* Task
Repeat exactly the lines from the start of the entries below through the line containing "POT pin VCC: 3V3 -> 5V". Omit the rest.

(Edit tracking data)

┌──

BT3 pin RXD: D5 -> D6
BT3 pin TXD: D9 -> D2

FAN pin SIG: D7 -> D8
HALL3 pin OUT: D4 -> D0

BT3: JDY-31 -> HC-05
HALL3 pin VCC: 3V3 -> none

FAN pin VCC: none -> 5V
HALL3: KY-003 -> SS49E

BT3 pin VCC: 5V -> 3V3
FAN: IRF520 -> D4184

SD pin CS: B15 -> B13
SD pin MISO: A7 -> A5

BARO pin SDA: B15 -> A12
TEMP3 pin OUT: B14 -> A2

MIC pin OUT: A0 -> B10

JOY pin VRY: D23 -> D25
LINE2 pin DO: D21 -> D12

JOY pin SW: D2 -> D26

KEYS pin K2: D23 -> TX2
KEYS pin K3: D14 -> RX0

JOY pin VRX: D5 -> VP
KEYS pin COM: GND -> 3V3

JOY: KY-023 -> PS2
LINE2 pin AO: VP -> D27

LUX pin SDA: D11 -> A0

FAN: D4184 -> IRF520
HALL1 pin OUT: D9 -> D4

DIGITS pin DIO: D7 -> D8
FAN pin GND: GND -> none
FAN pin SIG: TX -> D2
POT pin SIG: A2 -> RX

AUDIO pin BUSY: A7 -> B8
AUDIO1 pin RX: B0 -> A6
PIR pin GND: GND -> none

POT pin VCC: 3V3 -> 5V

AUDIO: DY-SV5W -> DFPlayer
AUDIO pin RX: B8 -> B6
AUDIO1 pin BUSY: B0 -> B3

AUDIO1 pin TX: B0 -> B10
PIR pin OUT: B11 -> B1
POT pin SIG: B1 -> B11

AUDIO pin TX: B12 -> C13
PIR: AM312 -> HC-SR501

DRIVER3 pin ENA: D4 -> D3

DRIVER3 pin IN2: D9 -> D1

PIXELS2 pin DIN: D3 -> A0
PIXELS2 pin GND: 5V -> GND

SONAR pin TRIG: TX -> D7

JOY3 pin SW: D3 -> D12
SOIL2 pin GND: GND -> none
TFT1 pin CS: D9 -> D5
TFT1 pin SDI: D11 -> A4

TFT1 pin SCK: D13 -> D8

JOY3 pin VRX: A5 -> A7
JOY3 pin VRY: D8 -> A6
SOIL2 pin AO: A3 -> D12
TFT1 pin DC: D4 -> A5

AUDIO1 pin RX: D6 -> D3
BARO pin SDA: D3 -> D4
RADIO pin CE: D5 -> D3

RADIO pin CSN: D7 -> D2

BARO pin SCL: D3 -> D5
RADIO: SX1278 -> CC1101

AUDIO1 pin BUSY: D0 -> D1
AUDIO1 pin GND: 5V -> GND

└──

* Exercise output
BT3 pin RXD: D5 -> D6
BT3 pin TXD: D9 -> D2

FAN pin SIG: D7 -> D8
HALL3 pin OUT: D4 -> D0

BT3: JDY-31 -> HC-05
HALL3 pin VCC: 3V3 -> none

FAN pin VCC: none -> 5V
HALL3: KY-003 -> SS49E

BT3 pin VCC: 5V -> 3V3
FAN: IRF520 -> D4184

SD pin CS: B15 -> B13
SD pin MISO: A7 -> A5

BARO pin SDA: B15 -> A12
TEMP3 pin OUT: B14 -> A2

MIC pin OUT: A0 -> B10

JOY pin VRY: D23 -> D25
LINE2 pin DO: D21 -> D12

JOY pin SW: D2 -> D26

KEYS pin K2: D23 -> TX2
KEYS pin K3: D14 -> RX0

JOY pin VRX: D5 -> VP
KEYS pin COM: GND -> 3V3

JOY: KY-023 -> PS2
LINE2 pin AO: VP -> D27

LUX pin SDA: D11 -> A0

FAN: D4184 -> IRF520
HALL1 pin OUT: D9 -> D4

DIGITS pin DIO: D7 -> D8
FAN pin GND: GND -> none
FAN pin SIG: TX -> D2
POT pin SIG: A2 -> RX

AUDIO pin BUSY: A7 -> B8
AUDIO1 pin RX: B0 -> A6
PIR pin GND: GND -> none

POT pin VCC: 3V3 -> 5V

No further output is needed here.